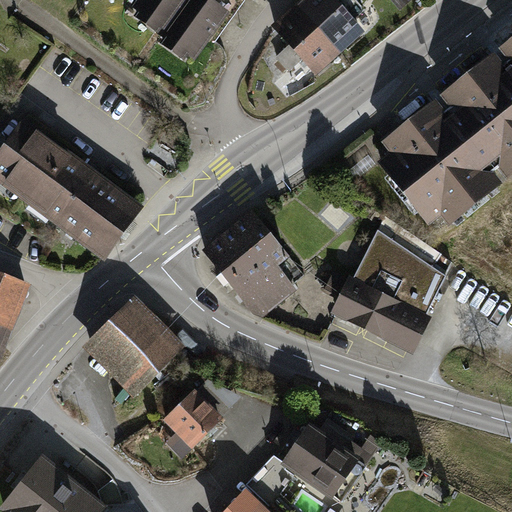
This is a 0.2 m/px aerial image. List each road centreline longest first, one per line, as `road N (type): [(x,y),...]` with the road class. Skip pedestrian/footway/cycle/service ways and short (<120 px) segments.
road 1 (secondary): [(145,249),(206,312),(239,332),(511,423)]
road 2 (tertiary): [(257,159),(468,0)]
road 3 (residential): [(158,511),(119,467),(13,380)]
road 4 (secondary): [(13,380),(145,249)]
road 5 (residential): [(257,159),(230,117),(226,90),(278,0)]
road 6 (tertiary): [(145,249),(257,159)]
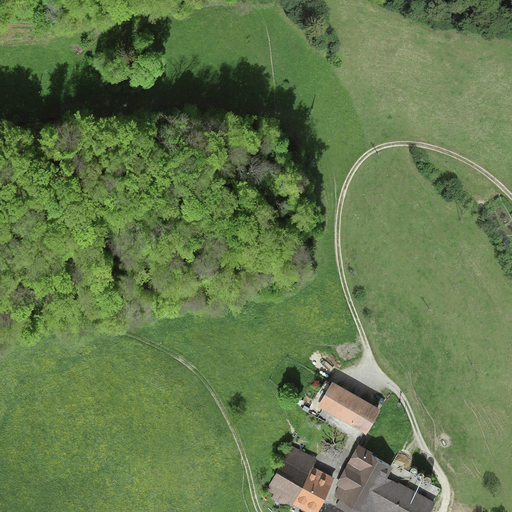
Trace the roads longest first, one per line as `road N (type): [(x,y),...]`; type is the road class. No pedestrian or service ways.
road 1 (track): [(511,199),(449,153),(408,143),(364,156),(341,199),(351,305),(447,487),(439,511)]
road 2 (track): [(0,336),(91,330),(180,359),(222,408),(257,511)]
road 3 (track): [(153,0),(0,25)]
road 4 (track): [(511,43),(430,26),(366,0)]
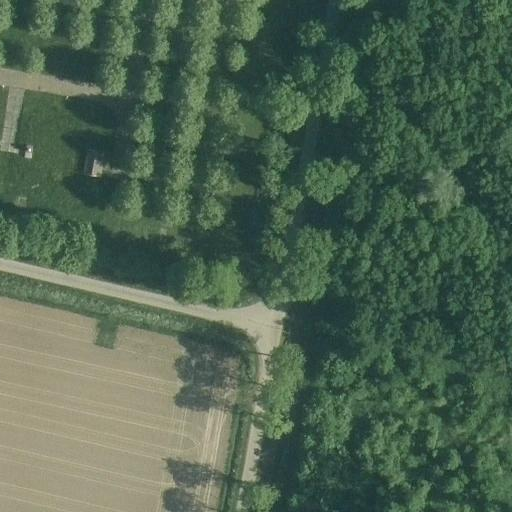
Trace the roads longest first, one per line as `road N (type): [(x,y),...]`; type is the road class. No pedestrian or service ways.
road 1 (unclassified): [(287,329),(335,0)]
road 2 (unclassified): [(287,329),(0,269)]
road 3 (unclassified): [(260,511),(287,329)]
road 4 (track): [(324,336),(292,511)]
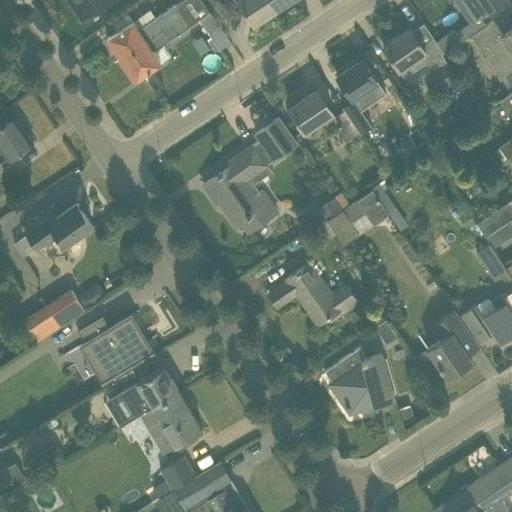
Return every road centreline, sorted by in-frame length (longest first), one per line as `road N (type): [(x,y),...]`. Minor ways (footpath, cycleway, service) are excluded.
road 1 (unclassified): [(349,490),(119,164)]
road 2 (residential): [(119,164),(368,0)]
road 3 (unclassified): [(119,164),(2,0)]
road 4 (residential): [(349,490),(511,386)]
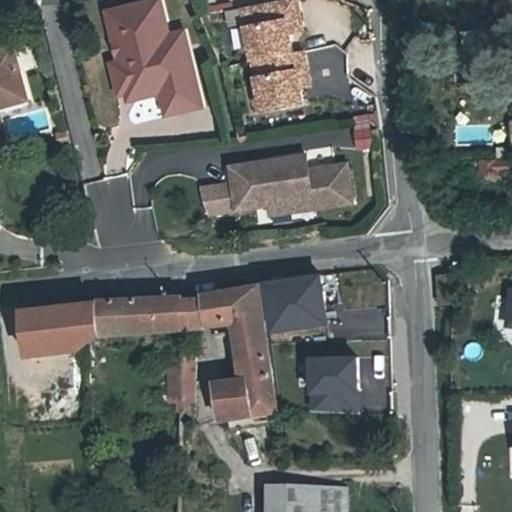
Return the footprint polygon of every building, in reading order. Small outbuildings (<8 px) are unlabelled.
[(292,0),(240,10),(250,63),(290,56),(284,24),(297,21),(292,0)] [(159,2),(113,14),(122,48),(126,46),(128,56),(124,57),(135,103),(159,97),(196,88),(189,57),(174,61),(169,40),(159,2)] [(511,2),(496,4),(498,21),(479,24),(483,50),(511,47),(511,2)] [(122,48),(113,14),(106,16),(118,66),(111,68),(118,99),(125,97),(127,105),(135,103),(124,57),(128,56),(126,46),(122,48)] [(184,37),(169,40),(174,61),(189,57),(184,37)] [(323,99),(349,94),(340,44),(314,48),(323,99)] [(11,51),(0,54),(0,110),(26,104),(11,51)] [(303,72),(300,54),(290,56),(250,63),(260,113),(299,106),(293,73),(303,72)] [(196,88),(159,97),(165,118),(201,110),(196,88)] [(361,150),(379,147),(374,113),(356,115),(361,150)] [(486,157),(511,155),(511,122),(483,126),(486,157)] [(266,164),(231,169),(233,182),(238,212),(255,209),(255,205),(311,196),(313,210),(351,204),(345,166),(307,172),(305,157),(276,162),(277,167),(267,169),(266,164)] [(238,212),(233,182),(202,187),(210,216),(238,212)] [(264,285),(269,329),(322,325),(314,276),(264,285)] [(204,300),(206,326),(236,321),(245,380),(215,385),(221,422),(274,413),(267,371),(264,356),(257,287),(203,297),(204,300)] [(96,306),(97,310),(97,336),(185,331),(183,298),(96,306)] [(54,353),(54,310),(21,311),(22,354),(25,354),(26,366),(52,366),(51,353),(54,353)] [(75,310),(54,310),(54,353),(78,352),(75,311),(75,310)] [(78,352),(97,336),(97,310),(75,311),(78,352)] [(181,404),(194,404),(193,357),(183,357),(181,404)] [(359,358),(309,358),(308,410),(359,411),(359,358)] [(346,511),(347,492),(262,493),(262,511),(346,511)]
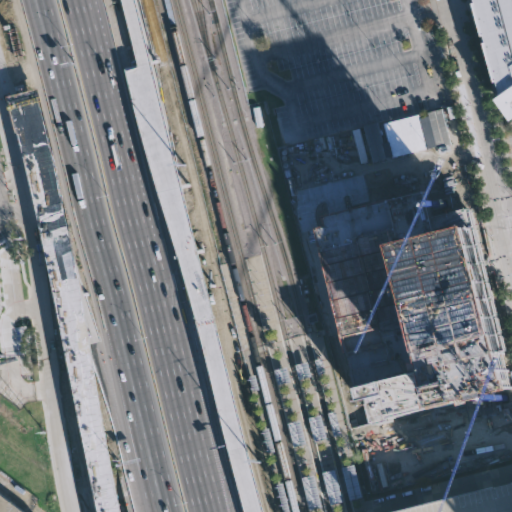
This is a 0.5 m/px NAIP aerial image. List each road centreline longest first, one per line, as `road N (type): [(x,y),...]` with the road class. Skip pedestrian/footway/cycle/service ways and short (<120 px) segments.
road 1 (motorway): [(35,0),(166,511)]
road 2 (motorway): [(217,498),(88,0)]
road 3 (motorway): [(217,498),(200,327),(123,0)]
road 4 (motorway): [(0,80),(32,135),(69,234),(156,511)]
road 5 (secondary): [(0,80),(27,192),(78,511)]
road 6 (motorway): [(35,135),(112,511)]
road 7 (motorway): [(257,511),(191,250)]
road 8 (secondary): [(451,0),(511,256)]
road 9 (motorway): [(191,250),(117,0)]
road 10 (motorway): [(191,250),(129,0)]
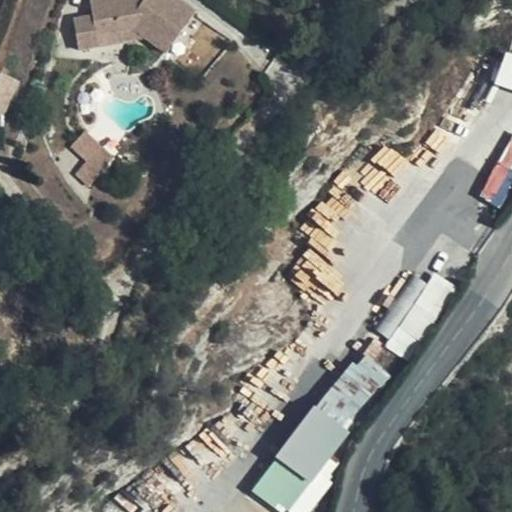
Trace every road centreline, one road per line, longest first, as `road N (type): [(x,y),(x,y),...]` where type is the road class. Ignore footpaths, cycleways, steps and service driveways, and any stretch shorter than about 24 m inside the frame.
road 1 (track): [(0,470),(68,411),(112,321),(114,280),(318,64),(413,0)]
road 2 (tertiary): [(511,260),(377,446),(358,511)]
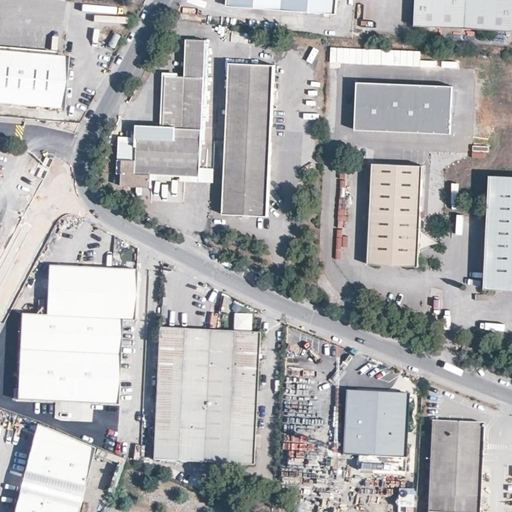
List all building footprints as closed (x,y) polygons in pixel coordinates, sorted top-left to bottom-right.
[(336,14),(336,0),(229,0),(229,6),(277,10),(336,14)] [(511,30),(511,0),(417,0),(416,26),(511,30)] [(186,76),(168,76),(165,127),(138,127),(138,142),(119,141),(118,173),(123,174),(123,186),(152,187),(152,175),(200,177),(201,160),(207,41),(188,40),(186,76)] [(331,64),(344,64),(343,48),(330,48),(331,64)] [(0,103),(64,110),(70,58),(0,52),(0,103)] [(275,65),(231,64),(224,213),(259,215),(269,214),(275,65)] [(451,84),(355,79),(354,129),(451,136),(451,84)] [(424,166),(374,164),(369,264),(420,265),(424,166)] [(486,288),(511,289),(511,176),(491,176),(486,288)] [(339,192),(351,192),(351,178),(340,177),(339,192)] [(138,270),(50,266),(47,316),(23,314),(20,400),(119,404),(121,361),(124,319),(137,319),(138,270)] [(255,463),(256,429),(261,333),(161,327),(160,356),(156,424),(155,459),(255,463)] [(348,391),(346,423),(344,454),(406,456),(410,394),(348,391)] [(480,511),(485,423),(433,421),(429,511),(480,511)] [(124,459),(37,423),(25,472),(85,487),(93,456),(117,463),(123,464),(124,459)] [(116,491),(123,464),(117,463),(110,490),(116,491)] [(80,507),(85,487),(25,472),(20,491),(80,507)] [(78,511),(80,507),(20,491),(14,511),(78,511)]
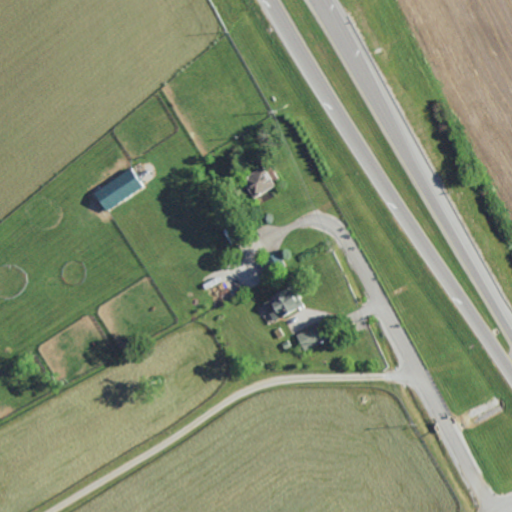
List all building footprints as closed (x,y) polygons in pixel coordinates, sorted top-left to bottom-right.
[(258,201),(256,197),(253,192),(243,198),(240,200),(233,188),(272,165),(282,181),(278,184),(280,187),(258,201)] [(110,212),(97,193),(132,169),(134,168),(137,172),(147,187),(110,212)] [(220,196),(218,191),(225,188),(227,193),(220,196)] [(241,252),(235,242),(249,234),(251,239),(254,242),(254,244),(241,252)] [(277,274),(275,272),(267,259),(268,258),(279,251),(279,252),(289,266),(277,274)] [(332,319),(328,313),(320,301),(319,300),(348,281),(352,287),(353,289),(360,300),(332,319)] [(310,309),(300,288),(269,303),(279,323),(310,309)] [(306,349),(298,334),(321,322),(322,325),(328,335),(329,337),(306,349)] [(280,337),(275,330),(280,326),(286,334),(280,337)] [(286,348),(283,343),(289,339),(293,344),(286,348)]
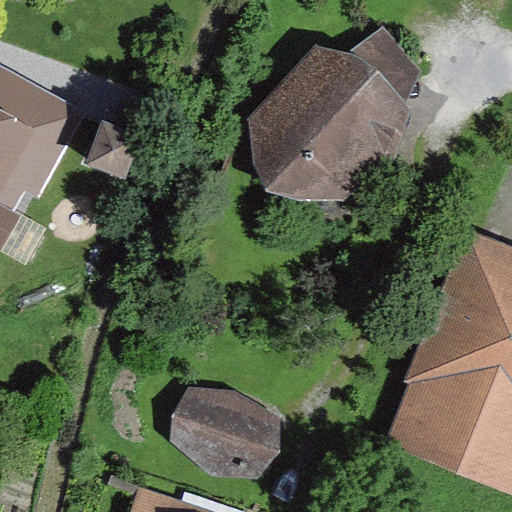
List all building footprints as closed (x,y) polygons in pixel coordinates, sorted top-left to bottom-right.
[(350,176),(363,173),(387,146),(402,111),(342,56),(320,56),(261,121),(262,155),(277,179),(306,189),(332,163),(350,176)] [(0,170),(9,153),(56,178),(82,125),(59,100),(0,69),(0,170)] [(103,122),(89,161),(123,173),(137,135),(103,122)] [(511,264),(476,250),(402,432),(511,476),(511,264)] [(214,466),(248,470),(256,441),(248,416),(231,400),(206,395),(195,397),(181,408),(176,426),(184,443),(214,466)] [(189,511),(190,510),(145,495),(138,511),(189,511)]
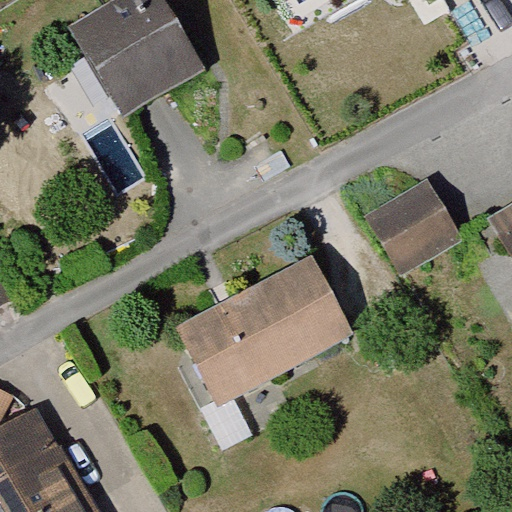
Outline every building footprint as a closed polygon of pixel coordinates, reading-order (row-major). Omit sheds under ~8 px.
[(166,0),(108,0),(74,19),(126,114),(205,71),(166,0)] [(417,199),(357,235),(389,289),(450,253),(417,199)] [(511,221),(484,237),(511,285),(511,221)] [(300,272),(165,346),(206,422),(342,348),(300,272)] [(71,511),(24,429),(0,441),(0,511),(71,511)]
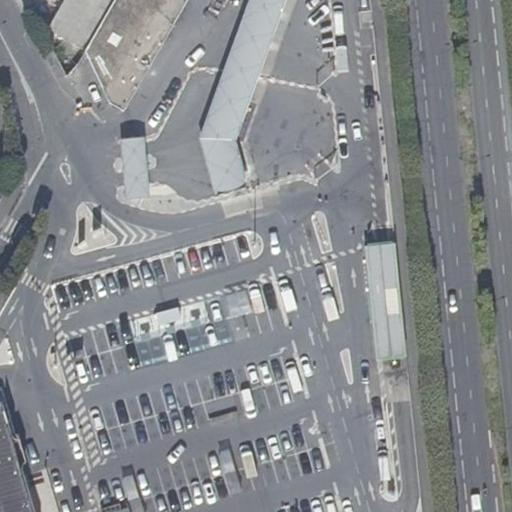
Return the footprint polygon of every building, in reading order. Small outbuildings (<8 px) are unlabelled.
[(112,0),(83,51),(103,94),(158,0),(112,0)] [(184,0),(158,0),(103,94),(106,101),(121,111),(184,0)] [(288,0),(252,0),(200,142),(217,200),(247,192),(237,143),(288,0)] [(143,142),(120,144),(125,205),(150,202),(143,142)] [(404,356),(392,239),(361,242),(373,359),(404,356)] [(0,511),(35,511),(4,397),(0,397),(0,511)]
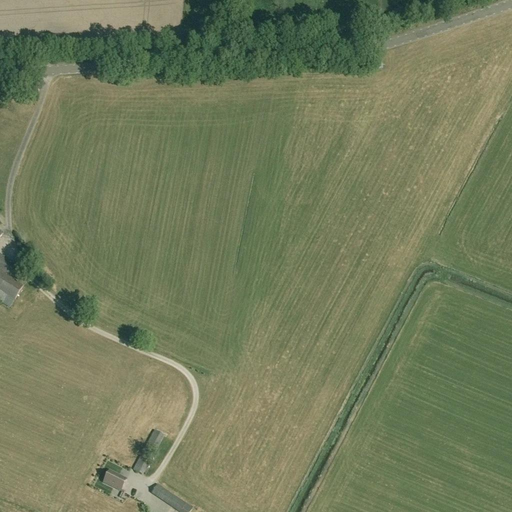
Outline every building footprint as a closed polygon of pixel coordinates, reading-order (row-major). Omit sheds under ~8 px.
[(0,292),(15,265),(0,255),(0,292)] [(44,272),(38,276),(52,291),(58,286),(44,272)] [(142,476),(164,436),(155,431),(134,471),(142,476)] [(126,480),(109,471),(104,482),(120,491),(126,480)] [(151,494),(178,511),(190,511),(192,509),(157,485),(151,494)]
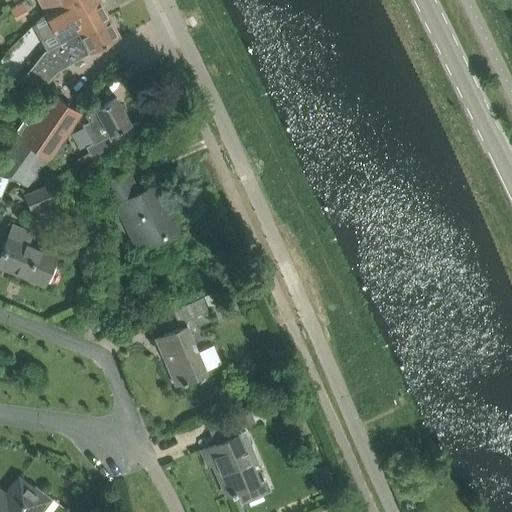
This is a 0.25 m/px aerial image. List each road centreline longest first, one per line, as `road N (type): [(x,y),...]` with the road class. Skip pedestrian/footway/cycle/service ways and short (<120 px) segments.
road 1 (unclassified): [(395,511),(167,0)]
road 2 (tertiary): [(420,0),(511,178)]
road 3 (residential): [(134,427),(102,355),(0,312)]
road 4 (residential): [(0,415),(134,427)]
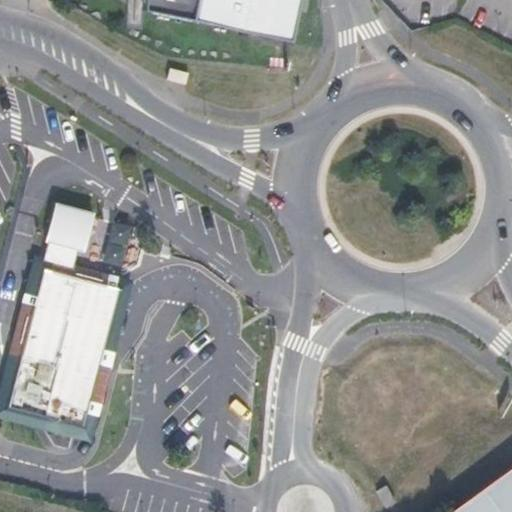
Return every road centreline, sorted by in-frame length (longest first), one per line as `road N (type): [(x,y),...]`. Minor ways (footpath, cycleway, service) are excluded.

* * * * *

STATED EXERCISE
Can you pull out, word for word, everything from the start of the material down to the line containing "road 6 (tertiary): [(145,249),(257,159)]", including that line, and leave the pictures out?

COMPLETED TASK
This is a 0.2 m/px aerial image. List each road centreline longest first, one per line, as `road N (type): [(x,y),...]` with the road class. Skip pedestrian/footway/cycle/service ways and short (<120 px) segments.
road 1 (secondary): [(145,249),(206,312),(239,332),(511,423)]
road 2 (tertiary): [(257,159),(468,0)]
road 3 (residential): [(158,511),(119,467),(13,380)]
road 4 (secondary): [(13,380),(145,249)]
road 5 (residential): [(257,159),(230,117),(226,90),(278,0)]
road 6 (tertiary): [(145,249),(257,159)]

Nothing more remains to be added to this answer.